Data excerpts START

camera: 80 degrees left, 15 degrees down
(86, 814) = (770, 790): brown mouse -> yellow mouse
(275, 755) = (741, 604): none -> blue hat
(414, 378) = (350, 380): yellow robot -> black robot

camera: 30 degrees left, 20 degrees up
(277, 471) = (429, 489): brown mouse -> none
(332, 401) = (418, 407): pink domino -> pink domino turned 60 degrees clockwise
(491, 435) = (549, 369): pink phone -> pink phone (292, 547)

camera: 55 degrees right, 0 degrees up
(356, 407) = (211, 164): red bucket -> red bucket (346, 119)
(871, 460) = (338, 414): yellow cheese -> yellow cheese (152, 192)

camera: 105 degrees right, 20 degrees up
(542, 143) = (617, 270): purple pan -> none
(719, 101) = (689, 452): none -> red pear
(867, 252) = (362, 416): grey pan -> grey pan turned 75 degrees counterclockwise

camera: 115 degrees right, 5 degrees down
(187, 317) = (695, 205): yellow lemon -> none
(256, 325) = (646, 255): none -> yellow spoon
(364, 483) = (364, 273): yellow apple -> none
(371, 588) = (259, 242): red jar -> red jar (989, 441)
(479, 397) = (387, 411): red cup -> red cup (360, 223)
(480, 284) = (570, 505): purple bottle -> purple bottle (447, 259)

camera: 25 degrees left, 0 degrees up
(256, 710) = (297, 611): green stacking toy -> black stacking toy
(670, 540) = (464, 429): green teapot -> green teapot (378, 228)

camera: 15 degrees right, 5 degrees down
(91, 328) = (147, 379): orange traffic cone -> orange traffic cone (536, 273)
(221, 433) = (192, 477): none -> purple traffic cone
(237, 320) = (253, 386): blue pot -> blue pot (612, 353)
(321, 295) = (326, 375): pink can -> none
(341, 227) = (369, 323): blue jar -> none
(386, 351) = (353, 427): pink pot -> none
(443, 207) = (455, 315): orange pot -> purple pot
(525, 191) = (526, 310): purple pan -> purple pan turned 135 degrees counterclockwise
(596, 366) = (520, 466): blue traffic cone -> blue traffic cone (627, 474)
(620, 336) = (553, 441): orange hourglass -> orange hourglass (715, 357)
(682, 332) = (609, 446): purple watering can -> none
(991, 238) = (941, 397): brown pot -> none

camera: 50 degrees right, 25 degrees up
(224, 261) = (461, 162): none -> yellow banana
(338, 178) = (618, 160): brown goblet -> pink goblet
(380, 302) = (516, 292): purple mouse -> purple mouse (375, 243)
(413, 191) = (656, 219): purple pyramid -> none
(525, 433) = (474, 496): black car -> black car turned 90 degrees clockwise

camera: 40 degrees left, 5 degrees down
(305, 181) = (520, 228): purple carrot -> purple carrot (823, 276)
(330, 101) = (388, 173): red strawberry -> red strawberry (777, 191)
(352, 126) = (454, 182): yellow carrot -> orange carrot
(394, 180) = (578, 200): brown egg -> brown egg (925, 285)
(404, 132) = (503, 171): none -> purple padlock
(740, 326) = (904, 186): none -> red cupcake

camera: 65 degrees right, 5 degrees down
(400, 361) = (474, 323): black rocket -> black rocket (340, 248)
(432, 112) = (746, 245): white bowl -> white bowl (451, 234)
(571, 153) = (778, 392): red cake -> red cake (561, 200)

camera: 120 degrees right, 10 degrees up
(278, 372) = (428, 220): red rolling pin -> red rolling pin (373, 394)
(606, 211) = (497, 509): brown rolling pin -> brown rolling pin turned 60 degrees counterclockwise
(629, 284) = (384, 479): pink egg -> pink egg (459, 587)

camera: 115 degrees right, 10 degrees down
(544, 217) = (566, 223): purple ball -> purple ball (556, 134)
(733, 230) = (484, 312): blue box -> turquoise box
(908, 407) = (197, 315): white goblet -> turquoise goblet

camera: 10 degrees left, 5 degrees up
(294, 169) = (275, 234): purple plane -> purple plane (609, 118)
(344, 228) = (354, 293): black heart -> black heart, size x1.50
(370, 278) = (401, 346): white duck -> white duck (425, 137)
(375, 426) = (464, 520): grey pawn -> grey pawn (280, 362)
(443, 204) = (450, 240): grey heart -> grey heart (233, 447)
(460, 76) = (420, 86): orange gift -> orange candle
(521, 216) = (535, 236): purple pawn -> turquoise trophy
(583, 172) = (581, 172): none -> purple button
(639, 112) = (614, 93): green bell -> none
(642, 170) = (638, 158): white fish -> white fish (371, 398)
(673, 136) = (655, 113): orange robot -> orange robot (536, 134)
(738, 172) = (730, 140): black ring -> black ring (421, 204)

Data excerpts END

■ **Work task**
In the data above, repeat exactly each line from the first through the line that contains "(386, 351) = (353, 427): pink pot -> none", and give nothing else.

■ **Result of the exercise**
camera: 80 degrees left, 15 degrees down
(86, 814) = (770, 790): brown mouse -> yellow mouse
(275, 755) = (741, 604): none -> blue hat
(414, 378) = (350, 380): yellow robot -> black robot

camera: 30 degrees left, 20 degrees up
(277, 471) = (429, 489): brown mouse -> none
(332, 401) = (418, 407): pink domino -> pink domino turned 60 degrees clockwise
(491, 435) = (549, 369): pink phone -> pink phone (292, 547)

camera: 55 degrees right, 0 degrees up
(356, 407) = (211, 164): red bucket -> red bucket (346, 119)
(871, 460) = (338, 414): yellow cheese -> yellow cheese (152, 192)

camera: 105 degrees right, 20 degrees up
(542, 143) = (617, 270): purple pan -> none
(719, 101) = (689, 452): none -> red pear
(867, 252) = (362, 416): grey pan -> grey pan turned 75 degrees counterclockwise

camera: 115 degrees right, 5 degrees down
(187, 317) = (695, 205): yellow lemon -> none
(256, 325) = (646, 255): none -> yellow spoon
(364, 483) = (364, 273): yellow apple -> none
(371, 588) = (259, 242): red jar -> red jar (989, 441)
(479, 397) = (387, 411): red cup -> red cup (360, 223)
(480, 284) = (570, 505): purple bottle -> purple bottle (447, 259)

camera: 25 degrees left, 0 degrees up
(256, 710) = (297, 611): green stacking toy -> black stacking toy
(670, 540) = (464, 429): green teapot -> green teapot (378, 228)

camera: 15 degrees right, 5 degrees down
(91, 328) = (147, 379): orange traffic cone -> orange traffic cone (536, 273)
(221, 433) = (192, 477): none -> purple traffic cone
(237, 320) = (253, 386): blue pot -> blue pot (612, 353)
(321, 295) = (326, 375): pink can -> none
(341, 227) = (369, 323): blue jar -> none
(386, 351) = (353, 427): pink pot -> none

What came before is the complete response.